--- START ---

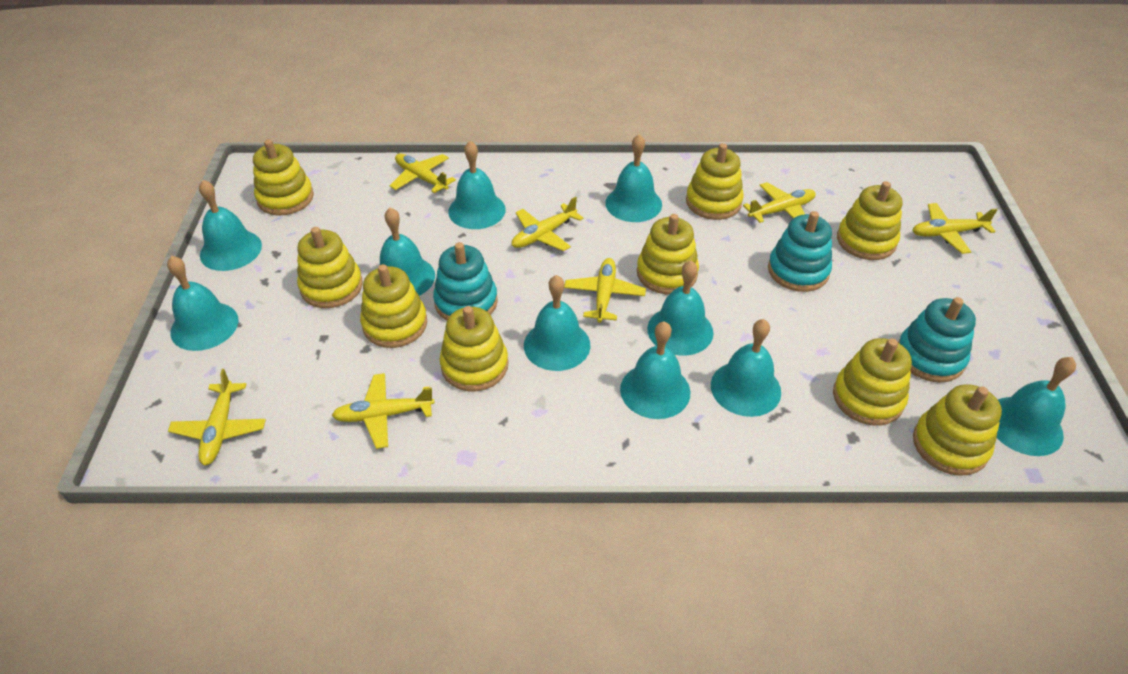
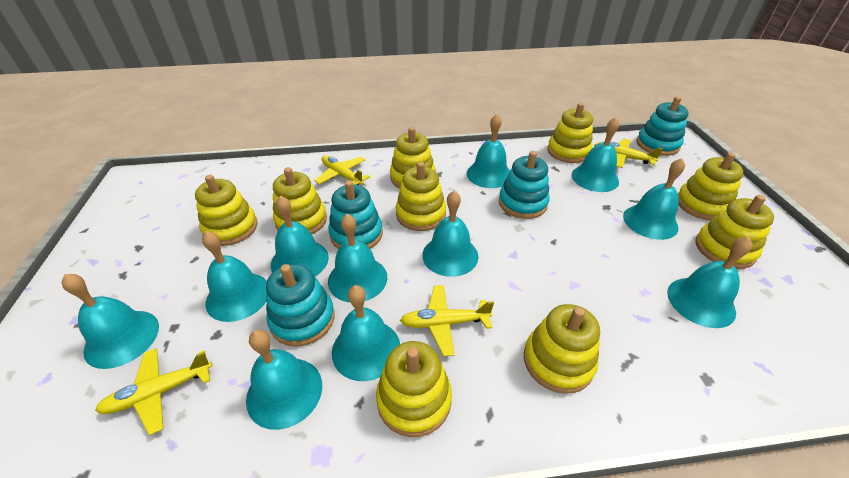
turquoise bell: 10 -> 11
turquoise stacking toy: 3 -> 4
yellow plane: 7 -> 4

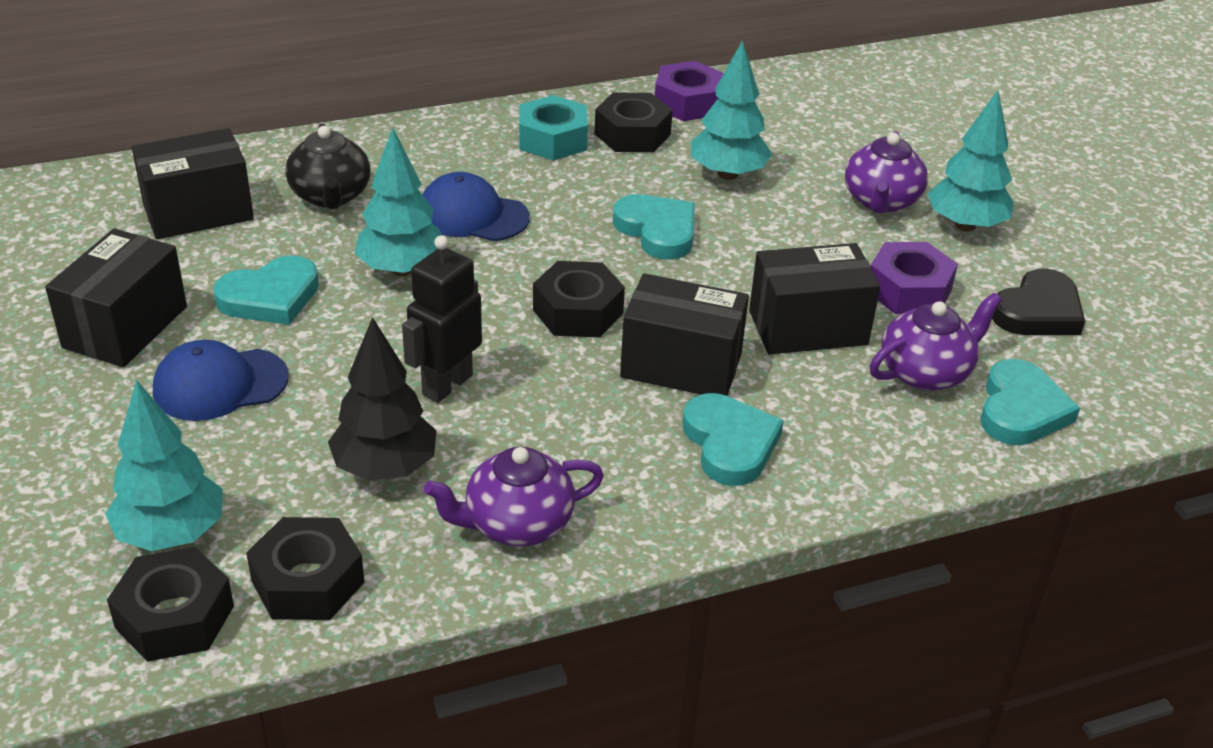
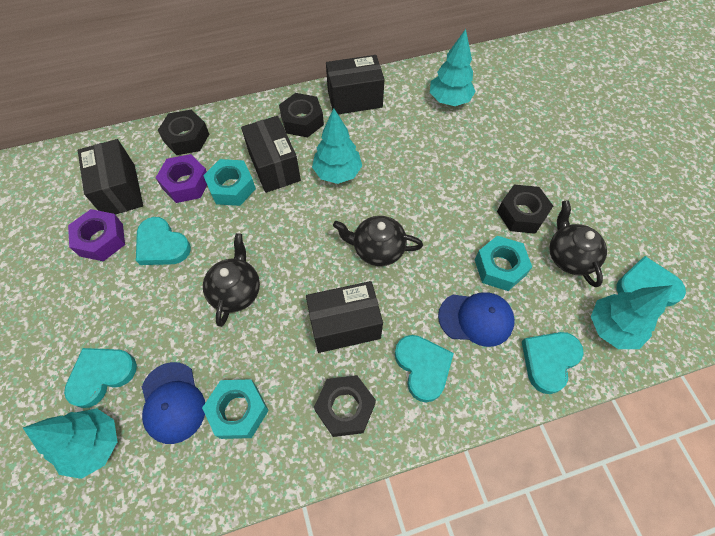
black heart: 1 -> 0
black robot: 1 -> 0
black teapot: 1 -> 3
black tree: 1 -> 0
purple teapot: 3 -> 0
turquoise heart: 4 -> 5
turquoise nut: 1 -> 3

--- END ---

▶ ASSIGNED TASK
Which lines of the data include the string "turquoise"? Find them and copy each one.

▶ RESULT OF THIS TASK
turquoise bell: 10 -> 11
turquoise stacking toy: 3 -> 4
turquoise heart: 4 -> 5
turquoise nut: 1 -> 3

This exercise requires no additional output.